Given data →
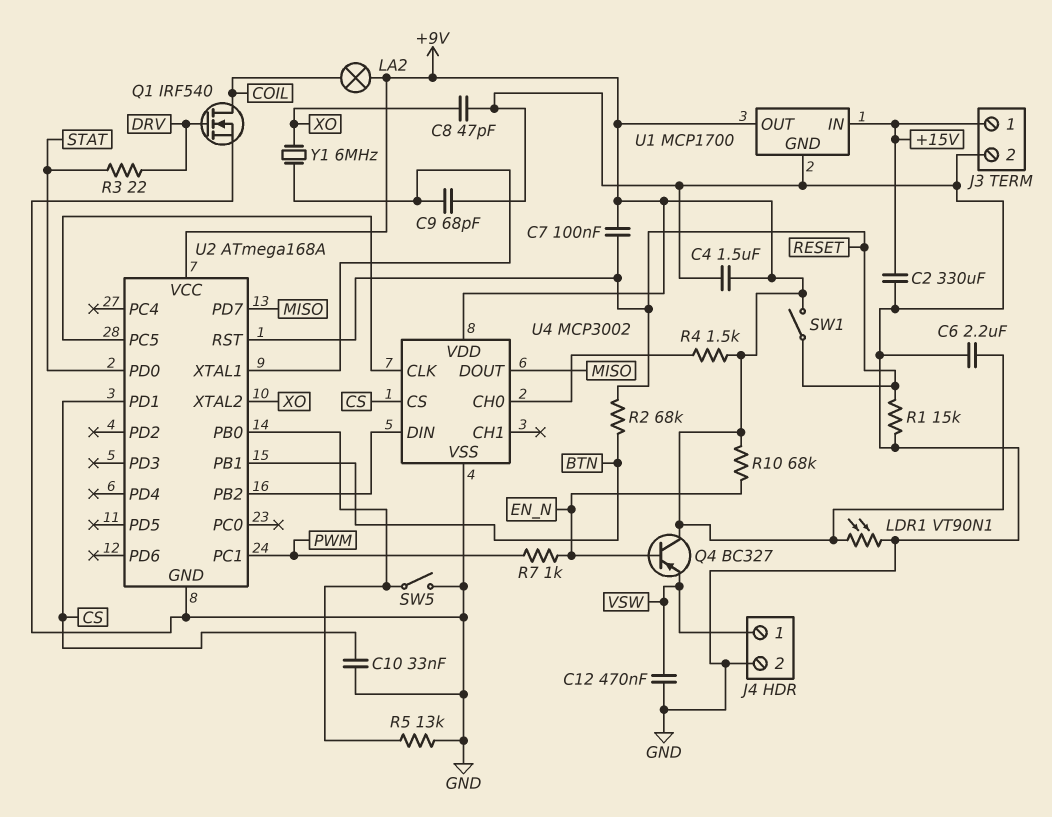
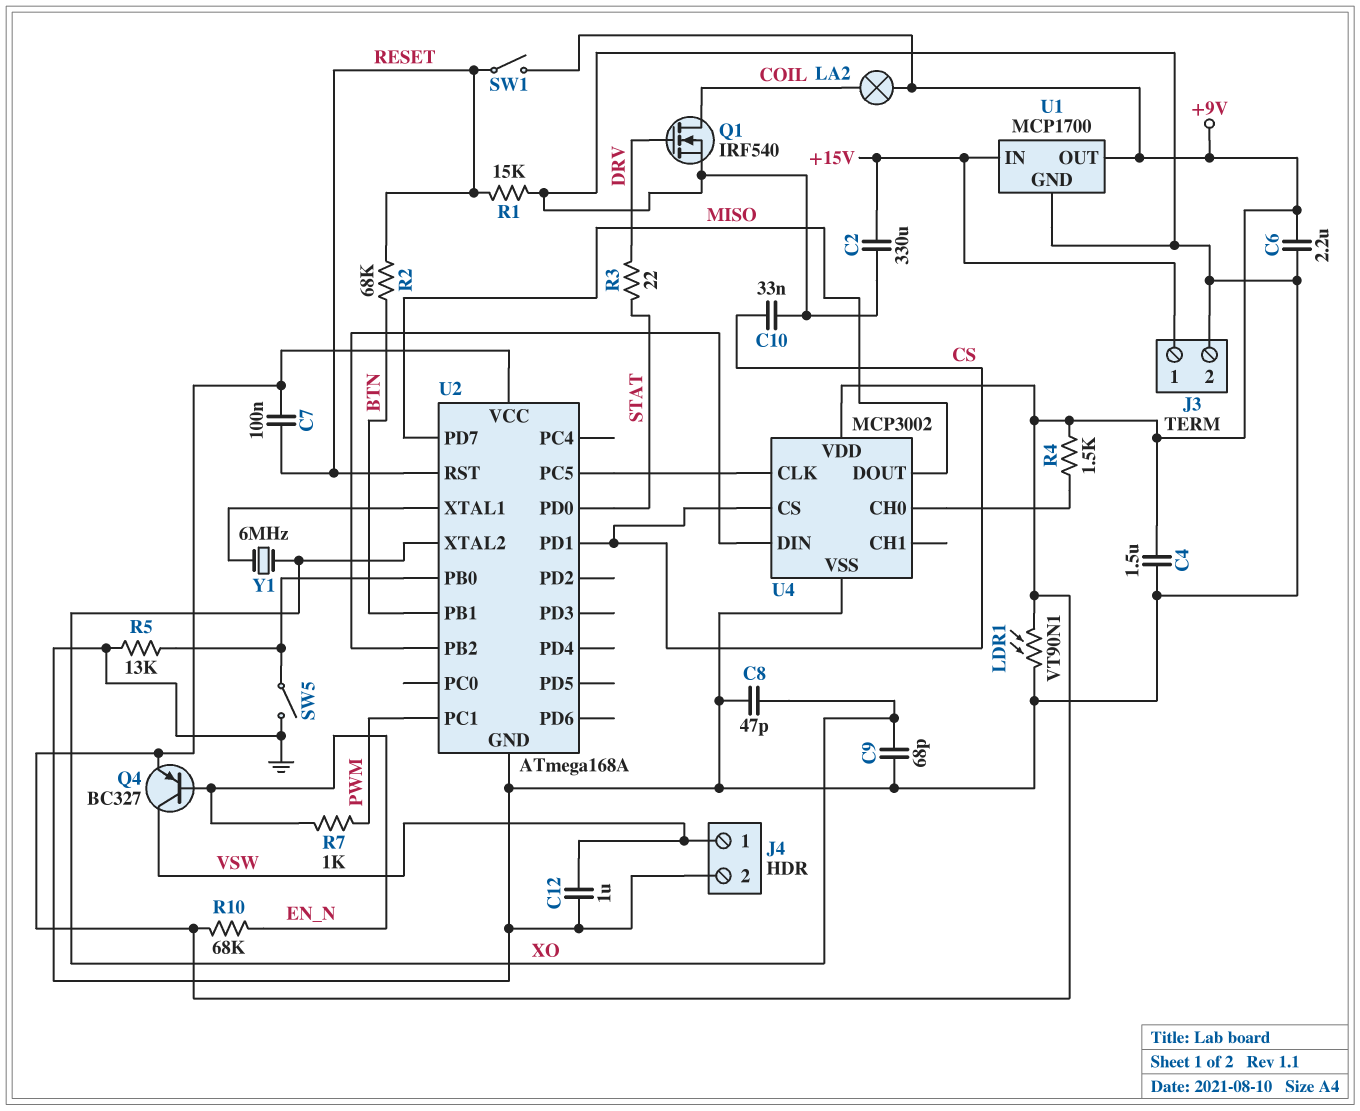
C9: 68pF (GND, U2/XTAL1) -> 68pF (GND, XO)
C12: 470nF (GND, VSW) -> 1uF (GND, VSW)
Q4: PNP BC327 (B EN_N, C +9V, E VSW) -> PNP BC327 (B EN_N, C VSW, E +9V)

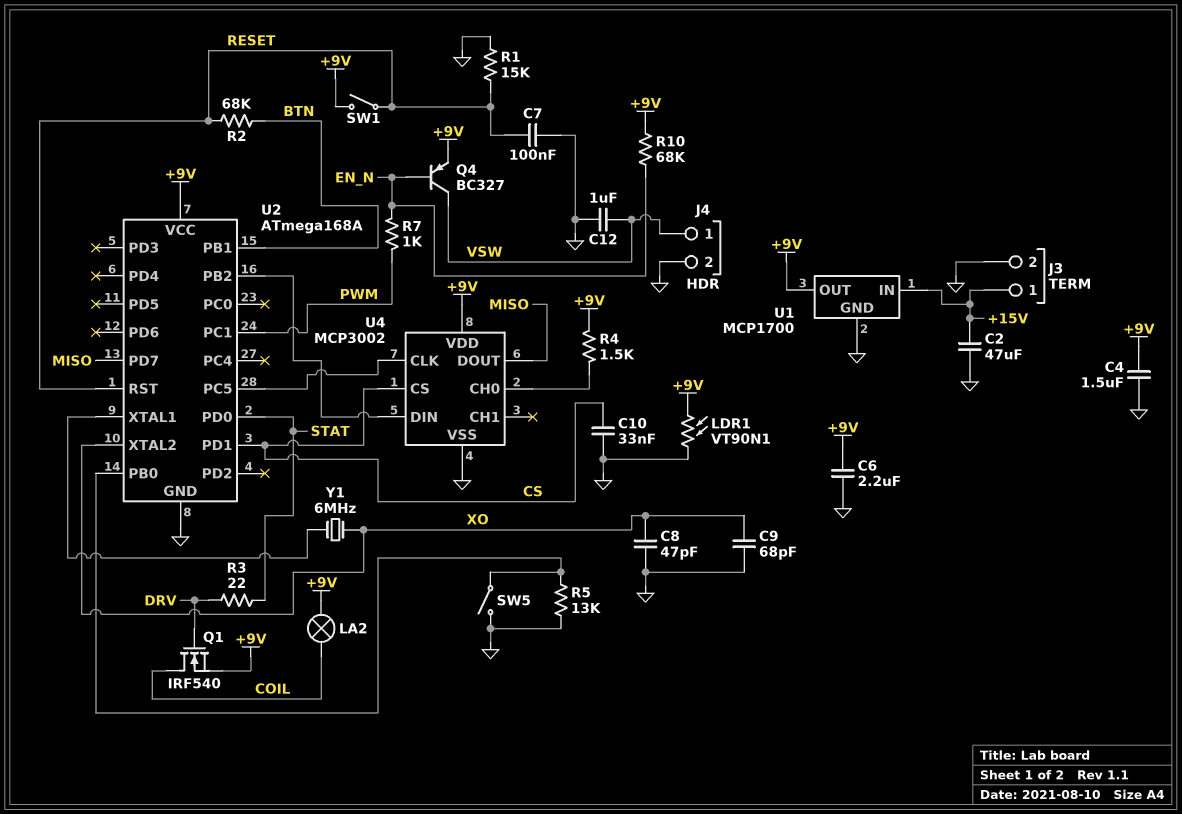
C2: 330uF (+15V, GND) -> 47uF (+15V, GND)
C7: 100nF (+9V, RESET) -> 100nF (GND, RESET)
Q1: NMOS IRF540 (G DRV, D COIL, S GND) -> NMOS IRF540 (G DRV, D COIL, S +9V)

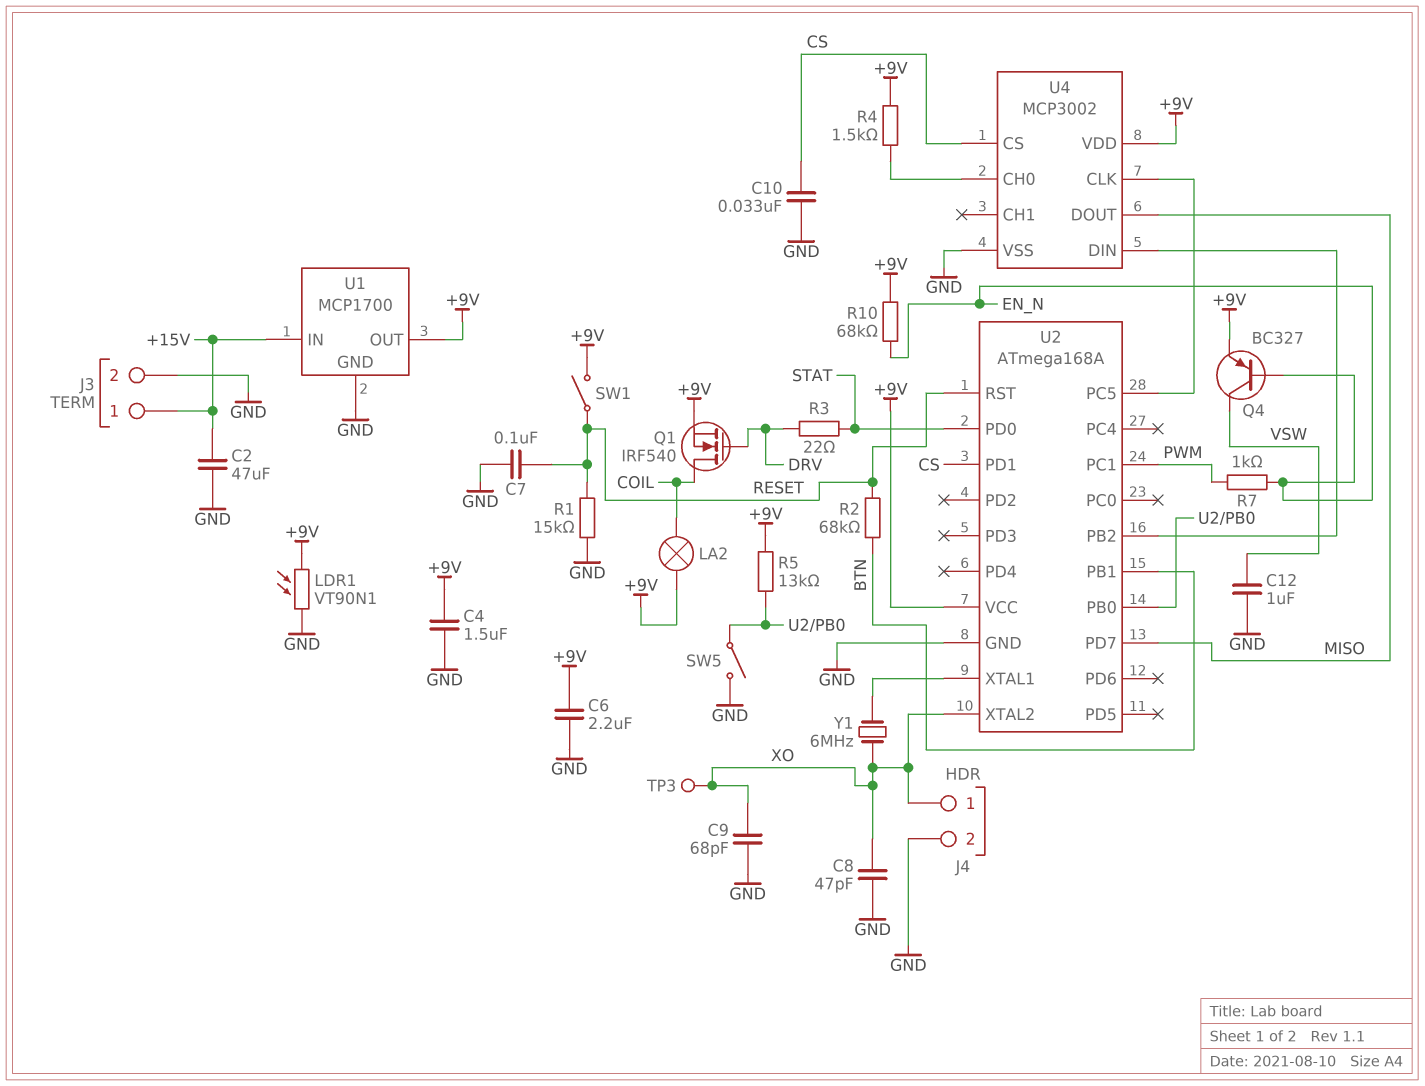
J4 pin 1: VSW -> XO
R5: 13k (GND, U2/PB0) -> 13k (+9V, U2/PB0)
TP3: none -> test point (XO)

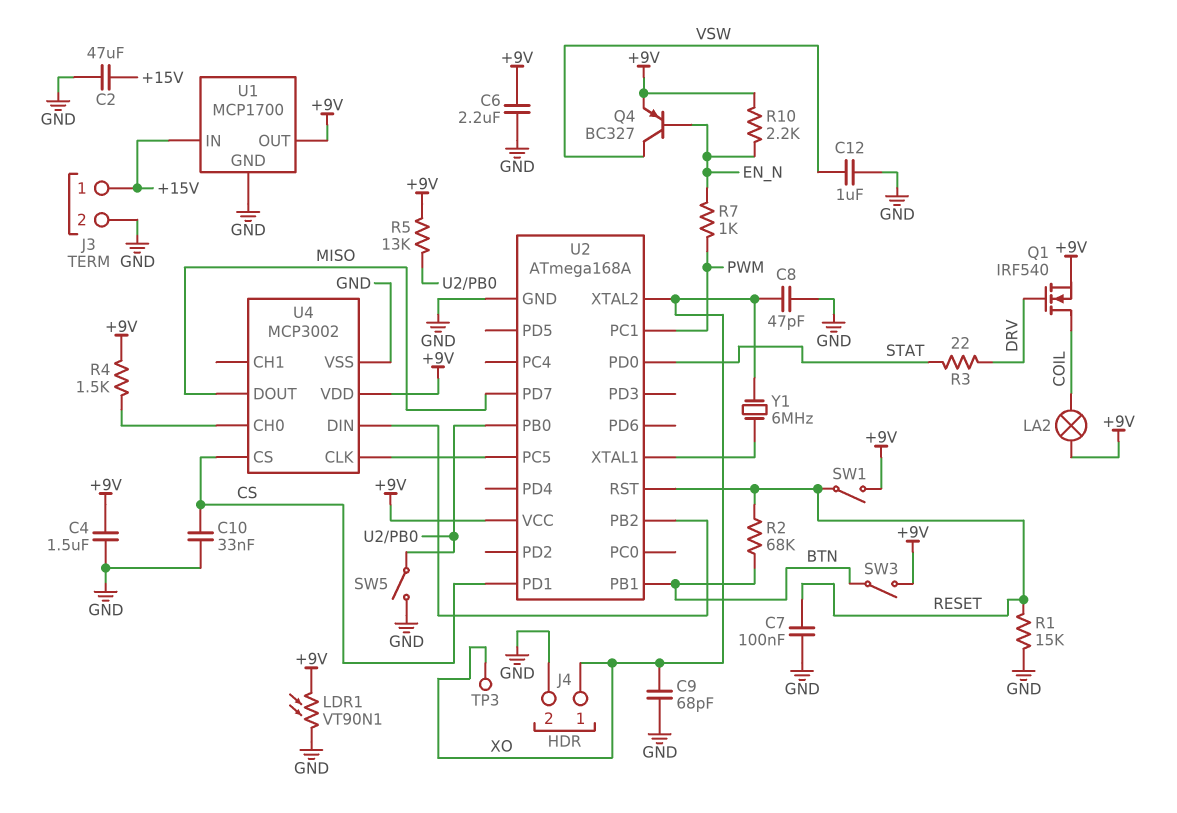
R10: 68k (+9V, EN_N) -> 2.2k (+9V, EN_N)
SW3: none -> switch (+9V, BTN)

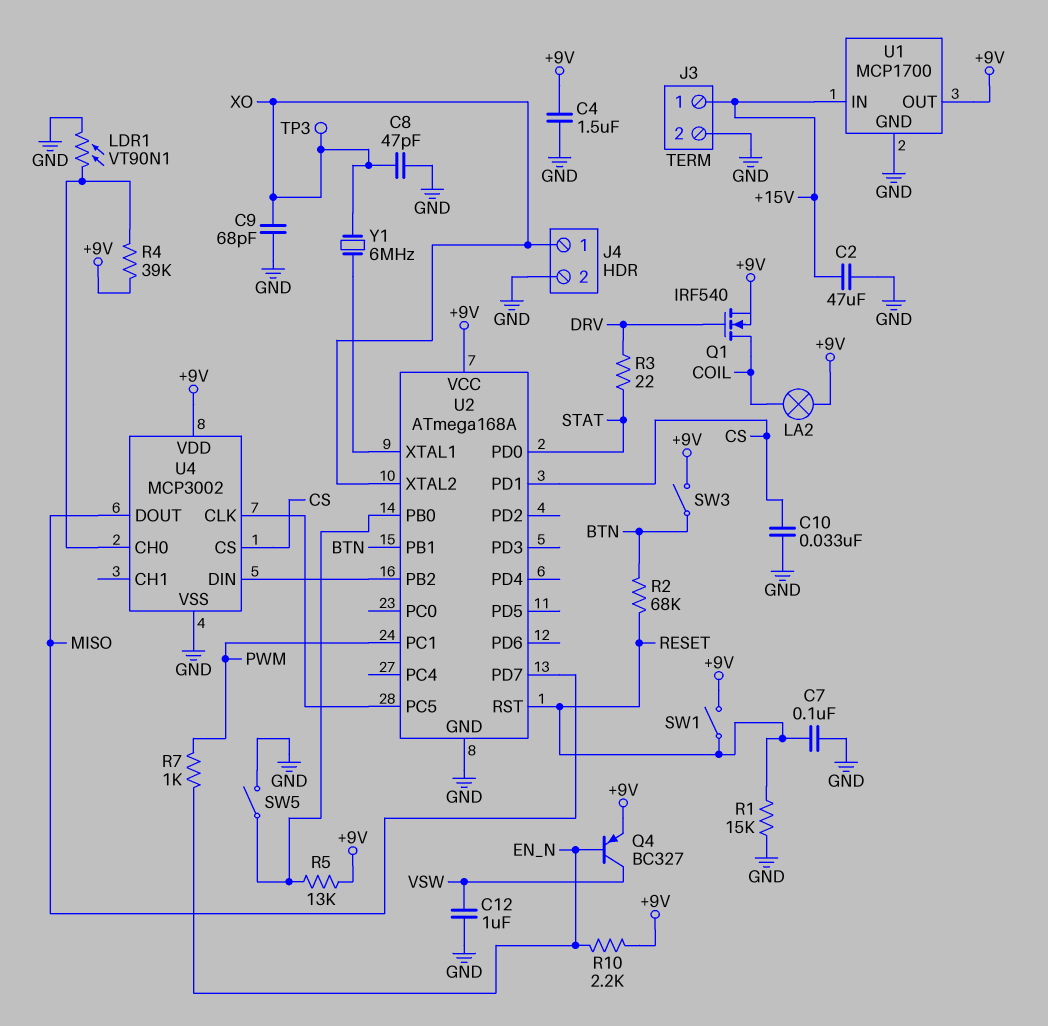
C6: 2.2uF (+9V, GND) -> none
LDR1: VT90N1 (+9V, GND) -> VT90N1 (GND, U4/CH0)
R4: 1.5k (+9V, U4/CH0) -> 39k (+9V, U4/CH0)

Your task → Give solely the number of lines in the data that contain the string "none".

Result → 3